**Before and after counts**
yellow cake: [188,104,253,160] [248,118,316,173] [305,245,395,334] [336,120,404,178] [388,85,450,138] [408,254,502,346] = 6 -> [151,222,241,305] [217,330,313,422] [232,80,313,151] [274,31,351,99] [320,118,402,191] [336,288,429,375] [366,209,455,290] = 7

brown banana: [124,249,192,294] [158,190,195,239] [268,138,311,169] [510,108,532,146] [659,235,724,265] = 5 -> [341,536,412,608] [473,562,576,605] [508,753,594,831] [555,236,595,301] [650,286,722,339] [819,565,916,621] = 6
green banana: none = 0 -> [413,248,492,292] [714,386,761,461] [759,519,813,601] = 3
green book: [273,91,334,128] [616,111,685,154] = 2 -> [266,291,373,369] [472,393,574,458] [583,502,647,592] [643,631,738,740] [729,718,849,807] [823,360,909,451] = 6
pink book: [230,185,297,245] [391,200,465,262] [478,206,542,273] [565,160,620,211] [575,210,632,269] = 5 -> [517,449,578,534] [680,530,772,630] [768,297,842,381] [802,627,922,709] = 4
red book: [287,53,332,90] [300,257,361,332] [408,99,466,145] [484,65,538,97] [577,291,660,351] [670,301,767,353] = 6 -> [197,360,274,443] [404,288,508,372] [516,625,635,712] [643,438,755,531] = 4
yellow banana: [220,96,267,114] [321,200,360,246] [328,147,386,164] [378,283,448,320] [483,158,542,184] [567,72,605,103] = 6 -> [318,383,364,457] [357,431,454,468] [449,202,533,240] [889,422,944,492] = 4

...

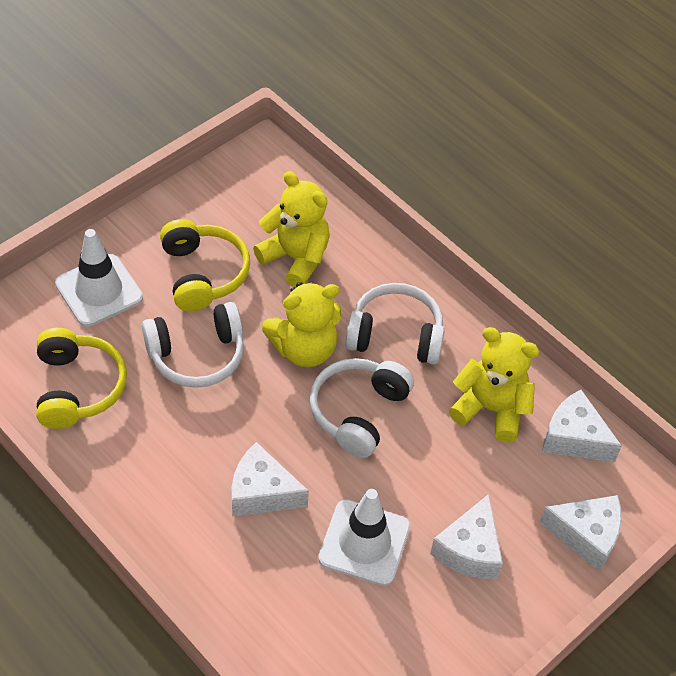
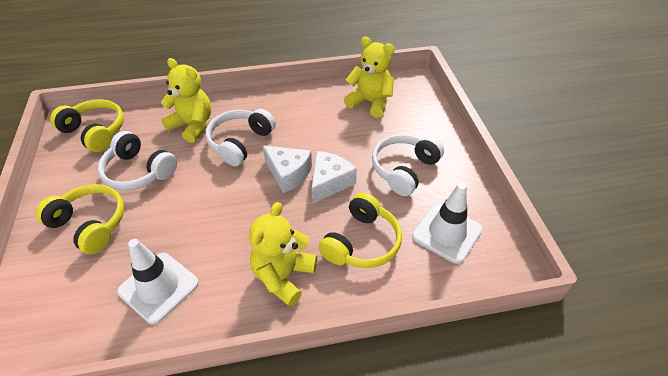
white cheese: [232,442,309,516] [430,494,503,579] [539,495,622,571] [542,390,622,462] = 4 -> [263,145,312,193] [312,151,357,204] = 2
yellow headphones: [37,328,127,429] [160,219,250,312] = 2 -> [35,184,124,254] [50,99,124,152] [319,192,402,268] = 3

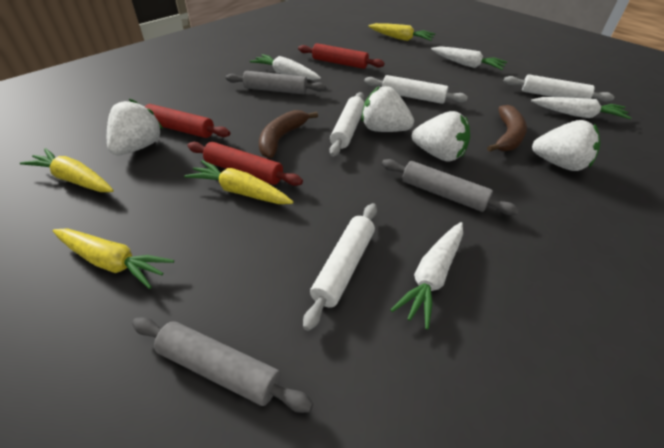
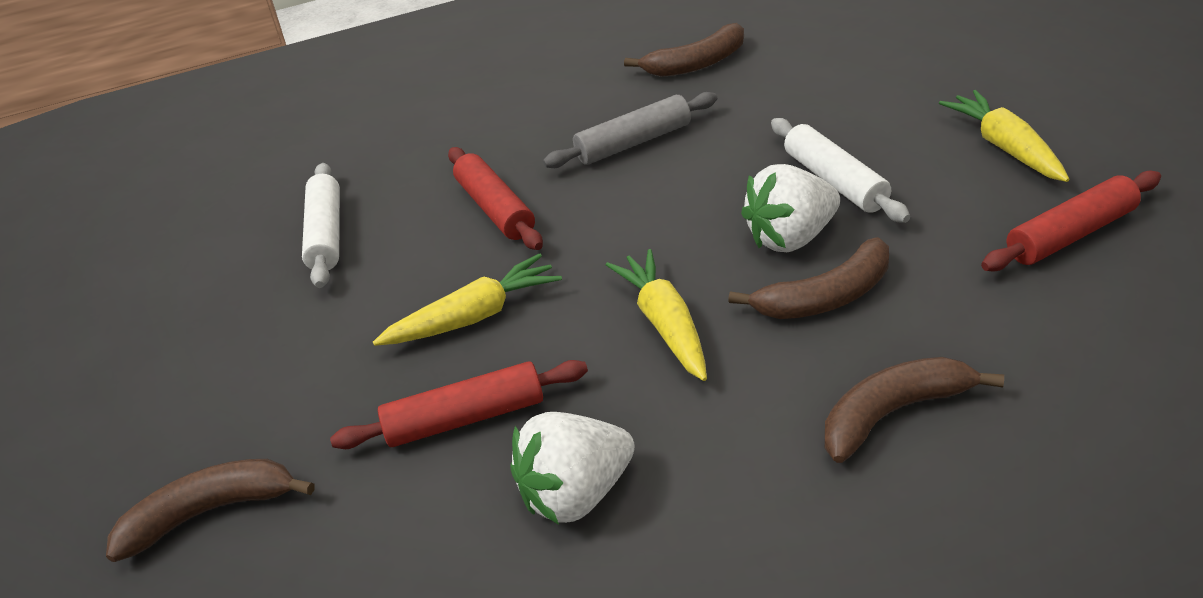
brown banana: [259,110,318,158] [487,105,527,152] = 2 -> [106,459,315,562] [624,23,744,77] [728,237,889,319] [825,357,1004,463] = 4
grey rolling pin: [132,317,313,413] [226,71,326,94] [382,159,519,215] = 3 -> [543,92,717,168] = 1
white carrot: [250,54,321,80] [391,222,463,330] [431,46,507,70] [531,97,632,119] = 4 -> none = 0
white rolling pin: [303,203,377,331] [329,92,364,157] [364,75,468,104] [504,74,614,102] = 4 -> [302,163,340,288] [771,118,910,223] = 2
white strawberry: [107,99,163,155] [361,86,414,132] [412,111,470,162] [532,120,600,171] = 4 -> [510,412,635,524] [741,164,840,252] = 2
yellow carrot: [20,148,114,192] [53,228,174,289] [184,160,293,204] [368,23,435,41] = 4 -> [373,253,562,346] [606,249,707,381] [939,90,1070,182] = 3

...

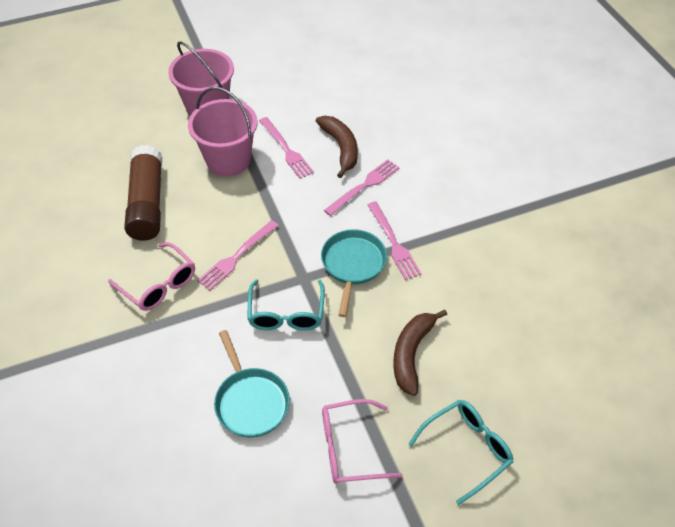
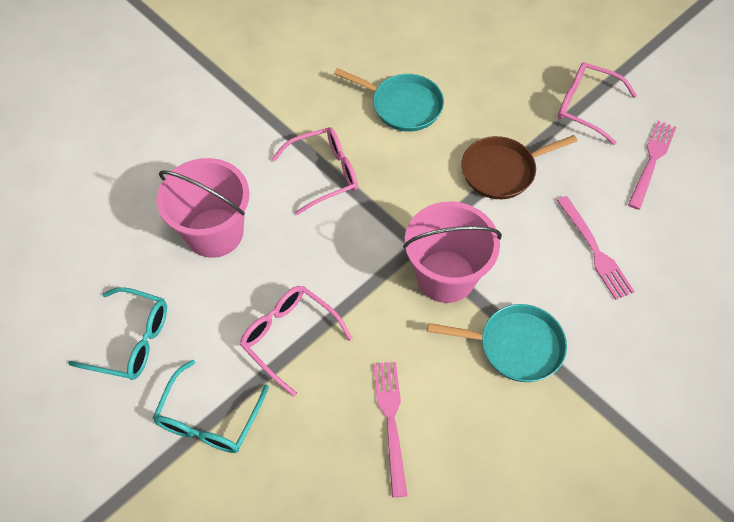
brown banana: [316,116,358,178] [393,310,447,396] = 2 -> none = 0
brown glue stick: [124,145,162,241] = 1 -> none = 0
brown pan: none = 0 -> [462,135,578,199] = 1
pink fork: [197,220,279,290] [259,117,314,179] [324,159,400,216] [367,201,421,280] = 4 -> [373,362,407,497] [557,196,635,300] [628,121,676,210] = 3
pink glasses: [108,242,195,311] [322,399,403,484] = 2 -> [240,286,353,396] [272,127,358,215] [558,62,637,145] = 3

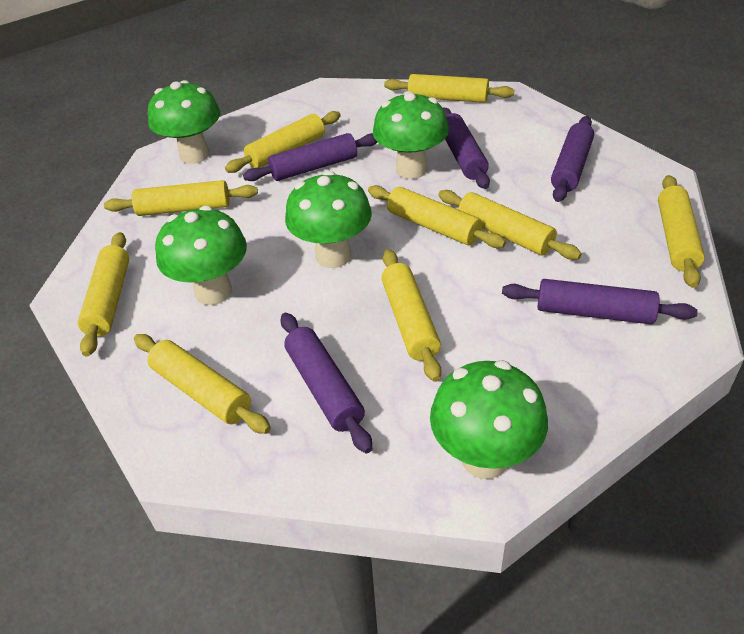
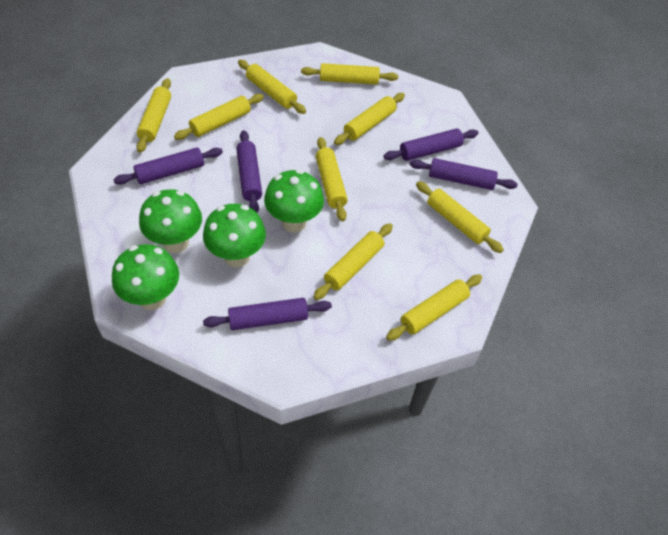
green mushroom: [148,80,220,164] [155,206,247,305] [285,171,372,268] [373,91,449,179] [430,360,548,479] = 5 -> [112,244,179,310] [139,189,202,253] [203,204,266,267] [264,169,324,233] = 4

**REQUIRED ACTION**
Print again the lines of the entries above that fall between the line holding "pink book: [230,185,297,245]" and the line holding "yellow banana: [220,96,267,114]", inclusive, exactly as they stand.

**EXERCISE ANSWER**
pink book: [230,185,297,245] [391,200,465,262] [478,206,542,273] [565,160,620,211] [575,210,632,269] = 5 -> [517,449,578,534] [680,530,772,630] [768,297,842,381] [802,627,922,709] = 4
red book: [287,53,332,90] [300,257,361,332] [408,99,466,145] [484,65,538,97] [577,291,660,351] [670,301,767,353] = 6 -> [197,360,274,443] [404,288,508,372] [516,625,635,712] [643,438,755,531] = 4
yellow banana: [220,96,267,114] [321,200,360,246] [328,147,386,164] [378,283,448,320] [483,158,542,184] [567,72,605,103] = 6 -> [318,383,364,457] [357,431,454,468] [449,202,533,240] [889,422,944,492] = 4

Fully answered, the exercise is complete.